— Begin —
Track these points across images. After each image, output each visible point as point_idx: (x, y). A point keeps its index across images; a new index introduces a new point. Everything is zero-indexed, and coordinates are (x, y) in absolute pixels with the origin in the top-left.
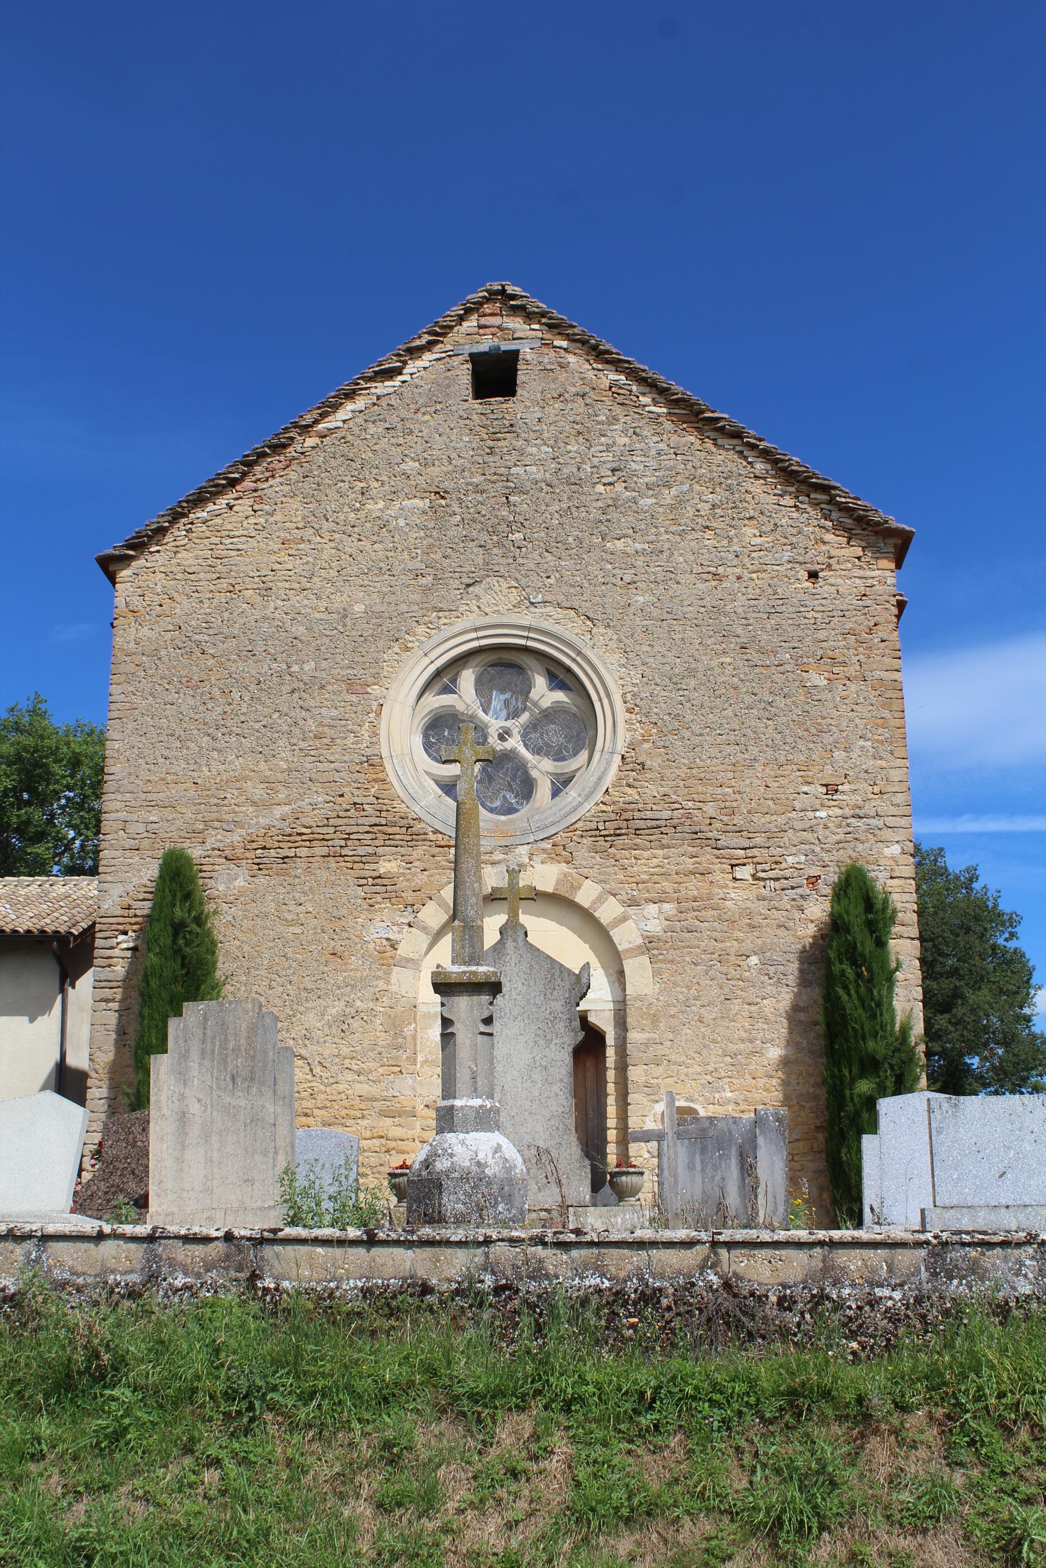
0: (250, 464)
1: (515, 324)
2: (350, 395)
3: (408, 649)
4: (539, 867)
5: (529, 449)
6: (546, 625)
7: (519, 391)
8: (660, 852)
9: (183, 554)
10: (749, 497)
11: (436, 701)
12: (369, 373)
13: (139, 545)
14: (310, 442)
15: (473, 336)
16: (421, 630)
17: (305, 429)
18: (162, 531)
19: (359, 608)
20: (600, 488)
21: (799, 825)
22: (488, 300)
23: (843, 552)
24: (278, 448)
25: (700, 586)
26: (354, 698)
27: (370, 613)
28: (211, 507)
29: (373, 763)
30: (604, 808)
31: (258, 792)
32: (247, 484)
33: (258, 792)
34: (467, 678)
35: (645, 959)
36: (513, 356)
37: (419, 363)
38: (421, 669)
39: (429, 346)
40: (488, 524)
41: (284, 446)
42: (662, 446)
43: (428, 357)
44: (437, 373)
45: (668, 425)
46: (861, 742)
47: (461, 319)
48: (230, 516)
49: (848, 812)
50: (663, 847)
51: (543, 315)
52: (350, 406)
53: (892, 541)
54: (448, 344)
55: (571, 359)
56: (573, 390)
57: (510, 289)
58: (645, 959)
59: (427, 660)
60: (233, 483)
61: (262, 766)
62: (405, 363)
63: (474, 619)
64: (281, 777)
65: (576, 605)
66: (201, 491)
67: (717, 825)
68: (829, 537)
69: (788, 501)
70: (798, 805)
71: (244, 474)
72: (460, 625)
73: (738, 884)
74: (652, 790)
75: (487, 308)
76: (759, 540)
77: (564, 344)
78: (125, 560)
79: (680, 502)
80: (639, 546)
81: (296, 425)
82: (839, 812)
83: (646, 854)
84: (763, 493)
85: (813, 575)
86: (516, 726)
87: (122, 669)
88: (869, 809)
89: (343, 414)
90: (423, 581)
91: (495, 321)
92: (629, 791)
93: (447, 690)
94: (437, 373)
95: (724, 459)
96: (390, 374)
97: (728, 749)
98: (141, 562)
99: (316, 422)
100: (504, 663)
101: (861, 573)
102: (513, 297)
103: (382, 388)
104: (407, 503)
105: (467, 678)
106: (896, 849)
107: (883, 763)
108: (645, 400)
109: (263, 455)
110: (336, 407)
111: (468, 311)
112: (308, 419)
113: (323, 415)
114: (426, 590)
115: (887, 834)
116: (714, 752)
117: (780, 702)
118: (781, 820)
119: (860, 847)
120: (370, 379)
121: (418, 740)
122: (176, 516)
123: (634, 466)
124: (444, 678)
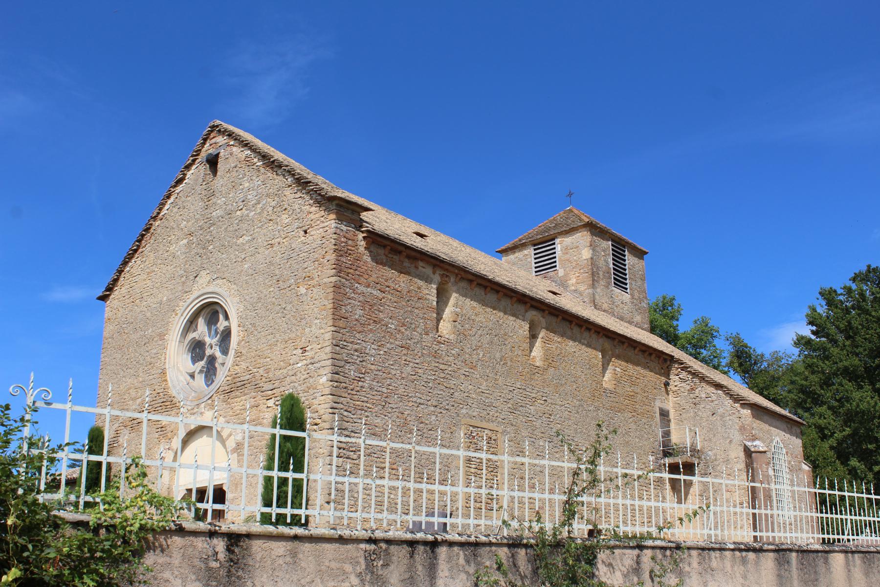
0: (140, 241)
1: (221, 140)
2: (168, 197)
3: (176, 315)
4: (207, 413)
5: (219, 202)
6: (217, 290)
7: (218, 173)
8: (243, 398)
9: (123, 289)
10: (284, 198)
11: (191, 336)
12: (173, 183)
13: (110, 289)
14: (157, 223)
15: (208, 150)
16: (181, 303)
17: (154, 218)
18: (115, 281)
19: (165, 299)
20: (239, 213)
21: (291, 373)
22: (212, 131)
23: (317, 215)
24: (147, 230)
25: (267, 252)
26: (161, 342)
27: (169, 300)
28: (130, 264)
29: (164, 373)
30: (228, 378)
31: (133, 393)
32: (140, 250)
33: (133, 393)
34: (201, 322)
35: (235, 455)
36: (217, 155)
37: (191, 172)
38: (178, 323)
39: (194, 161)
40: (203, 245)
41: (150, 228)
42: (259, 182)
43: (194, 167)
44: (197, 172)
45: (262, 170)
46: (316, 321)
47: (204, 143)
48: (135, 265)
49: (309, 361)
50: (245, 395)
51: (225, 131)
52: (169, 202)
53: (334, 203)
54: (200, 159)
55: (235, 149)
56: (233, 165)
57: (218, 122)
58: (235, 455)
59: (183, 318)
60: (136, 251)
61: (136, 381)
62: (185, 175)
63: (196, 294)
64: (140, 385)
65: (226, 275)
66: (125, 258)
67: (264, 379)
68: (313, 209)
69: (299, 195)
70: (291, 362)
71: (138, 246)
72: (192, 297)
73: (269, 410)
74: (244, 365)
75: (212, 135)
76: (287, 220)
77: (232, 143)
78: (108, 296)
79: (263, 209)
80: (247, 238)
81: (152, 218)
82: (305, 362)
83: (239, 399)
84: (291, 194)
85: (306, 232)
86: (215, 341)
87: (105, 346)
88: (316, 360)
89: (167, 207)
90: (183, 279)
91: (213, 141)
92: (236, 367)
93: (195, 331)
94: (197, 172)
95: (279, 181)
96: (180, 181)
97: (269, 337)
98: (112, 296)
99: (159, 213)
100: (211, 311)
101: (322, 225)
102: (217, 126)
103: (179, 188)
104: (182, 243)
105: (201, 322)
106: (324, 379)
107: (322, 331)
108: (256, 160)
109: (143, 236)
110: (163, 204)
111: (205, 140)
112: (155, 214)
113: (160, 209)
114: (184, 283)
115: (322, 371)
116: (264, 340)
117: (289, 307)
118: (285, 371)
119: (311, 380)
120: (175, 186)
121: (188, 358)
122: (120, 272)
123: (249, 197)
124: (191, 323)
— End —
## DIRECTIONS
Could you restate all of the material above, substituting "image pixels" for "absolute pixels" and keeping everything else the same? Leave the pictures out of your answer.

## FULL ANSWER
Track these points across images. After each image, output each visible point as point_idx: (x, y). A point keeps its index across images; a new index introduces a new point. Everything is zero-indexed, and coordinates are (x, y) in image pixels with the origin in the top-left.
0: (250, 464)
1: (515, 324)
2: (350, 395)
3: (408, 649)
4: (539, 867)
5: (529, 449)
6: (546, 625)
7: (519, 391)
8: (660, 852)
9: (183, 554)
10: (749, 497)
11: (436, 701)
12: (369, 373)
13: (139, 545)
14: (310, 442)
15: (473, 336)
16: (421, 630)
17: (305, 429)
18: (162, 531)
19: (359, 608)
20: (600, 488)
21: (799, 825)
22: (488, 300)
23: (843, 552)
24: (278, 448)
25: (700, 586)
26: (354, 698)
27: (370, 613)
28: (211, 507)
29: (373, 763)
30: (604, 808)
31: (258, 792)
32: (247, 484)
33: (258, 792)
34: (467, 678)
35: (645, 959)
36: (513, 356)
37: (419, 363)
38: (421, 669)
39: (429, 346)
40: (488, 524)
41: (284, 446)
42: (662, 446)
43: (428, 357)
44: (437, 373)
45: (668, 425)
46: (861, 742)
47: (461, 319)
48: (230, 516)
49: (848, 812)
50: (663, 847)
51: (543, 315)
52: (350, 406)
53: (892, 541)
54: (448, 344)
55: (571, 359)
56: (573, 390)
57: (510, 289)
58: (645, 959)
59: (427, 660)
60: (233, 483)
61: (262, 766)
62: (405, 363)
63: (474, 619)
64: (281, 777)
65: (576, 605)
66: (201, 491)
67: (717, 825)
68: (829, 537)
69: (788, 501)
70: (798, 805)
71: (244, 474)
72: (460, 625)
73: (738, 884)
74: (652, 790)
75: (487, 308)
76: (759, 540)
77: (564, 344)
78: (125, 560)
79: (680, 502)
80: (639, 546)
81: (296, 425)
82: (839, 812)
83: (646, 854)
84: (763, 493)
85: (813, 575)
86: (516, 726)
87: (122, 669)
88: (869, 809)
89: (343, 414)
90: (423, 581)
91: (495, 321)
92: (629, 791)
93: (447, 690)
94: (437, 373)
95: (724, 459)
96: (390, 374)
97: (728, 749)
98: (141, 562)
99: (316, 422)
100: (504, 663)
101: (861, 573)
102: (513, 297)
103: (382, 388)
104: (407, 503)
105: (467, 678)
106: (896, 849)
107: (883, 763)
108: (645, 400)
109: (263, 455)
110: (336, 407)
111: (468, 311)
112: (308, 419)
113: (323, 415)
114: (426, 590)
115: (887, 834)
116: (714, 752)
117: (780, 702)
118: (781, 820)
119: (860, 847)
120: (370, 379)
121: (418, 740)
122: (176, 516)
123: (634, 466)
124: (444, 678)
0: (140, 241)
1: (221, 140)
2: (168, 197)
3: (176, 315)
4: (207, 413)
5: (219, 202)
6: (217, 290)
7: (218, 173)
8: (243, 398)
9: (123, 289)
10: (284, 198)
11: (191, 336)
12: (173, 183)
13: (110, 289)
14: (157, 223)
15: (208, 150)
16: (181, 303)
17: (154, 218)
18: (115, 281)
19: (165, 299)
20: (239, 213)
21: (291, 373)
22: (212, 131)
23: (317, 215)
24: (147, 230)
25: (267, 252)
26: (161, 342)
27: (169, 300)
28: (130, 264)
29: (164, 373)
30: (228, 378)
31: (133, 393)
32: (140, 250)
33: (133, 393)
34: (201, 322)
35: (235, 455)
36: (217, 155)
37: (191, 172)
38: (178, 323)
39: (194, 161)
40: (203, 245)
41: (150, 228)
42: (259, 182)
43: (194, 167)
44: (197, 172)
45: (262, 170)
46: (316, 321)
47: (204, 143)
48: (135, 265)
49: (309, 361)
50: (245, 395)
51: (225, 131)
52: (169, 202)
53: (334, 203)
54: (200, 159)
55: (235, 149)
56: (233, 165)
57: (218, 122)
58: (235, 455)
59: (183, 318)
60: (136, 251)
61: (136, 381)
62: (185, 175)
63: (196, 294)
64: (140, 385)
65: (226, 275)
66: (125, 258)
67: (264, 379)
68: (313, 209)
69: (299, 195)
70: (291, 362)
71: (138, 246)
72: (192, 297)
73: (269, 410)
74: (244, 365)
75: (212, 135)
76: (287, 220)
77: (232, 143)
78: (108, 296)
79: (263, 209)
80: (247, 238)
81: (152, 218)
82: (305, 362)
83: (239, 399)
84: (291, 194)
85: (306, 232)
86: (215, 341)
87: (105, 346)
88: (316, 360)
89: (167, 207)
90: (183, 279)
91: (213, 141)
92: (236, 367)
93: (195, 331)
94: (197, 172)
95: (279, 181)
96: (180, 181)
97: (269, 337)
98: (112, 296)
99: (159, 213)
100: (211, 311)
101: (322, 225)
102: (217, 126)
103: (179, 188)
104: (182, 243)
105: (201, 322)
106: (324, 379)
107: (322, 331)
108: (256, 160)
109: (143, 236)
110: (163, 204)
111: (205, 140)
112: (155, 214)
113: (160, 209)
114: (184, 283)
115: (322, 371)
116: (264, 340)
117: (289, 307)
118: (285, 371)
119: (311, 380)
120: (175, 186)
121: (188, 358)
122: (120, 272)
123: (249, 197)
124: (191, 323)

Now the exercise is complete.